GOAL OF THE EXERCISE: Find the line that contains "(276, 96) = (255, 138): none", then repeat it and each line after it to the end of the records, exactly.
*** EXERCISE MATERIALS Section Begins ***
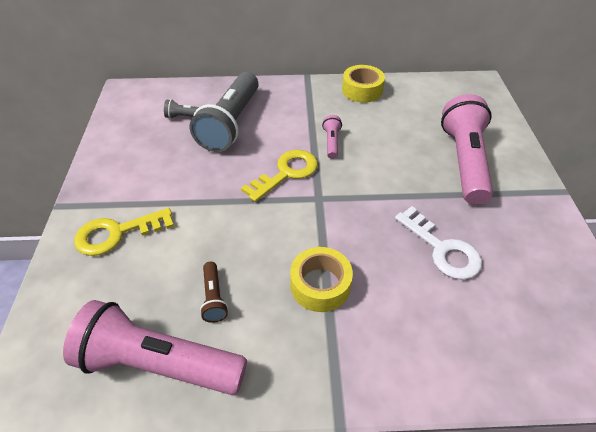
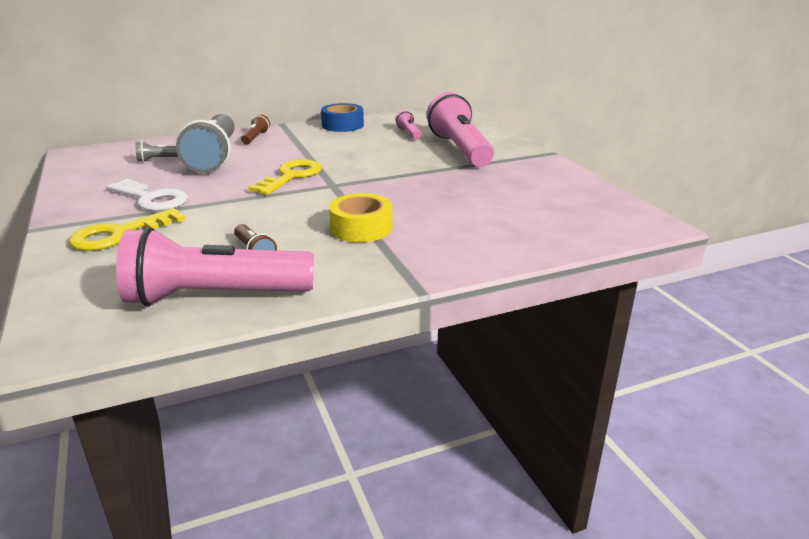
camera: 20 degrees left, 20 degrees down
(276, 96) = (255, 138): none -> brown flashlight
(331, 142) = (328, 155): pink flashlight -> pink flashlight (409, 133)
(362, 90) = (342, 125): yellow tape -> blue tape
(442, 249) = (465, 193): white key -> white key (152, 199)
*** EXERCISE MATERIALS Section Ends ***
TASK OUTPUT:
(276, 96) = (255, 138): none -> brown flashlight
(331, 142) = (328, 155): pink flashlight -> pink flashlight (409, 133)
(362, 90) = (342, 125): yellow tape -> blue tape
(442, 249) = (465, 193): white key -> white key (152, 199)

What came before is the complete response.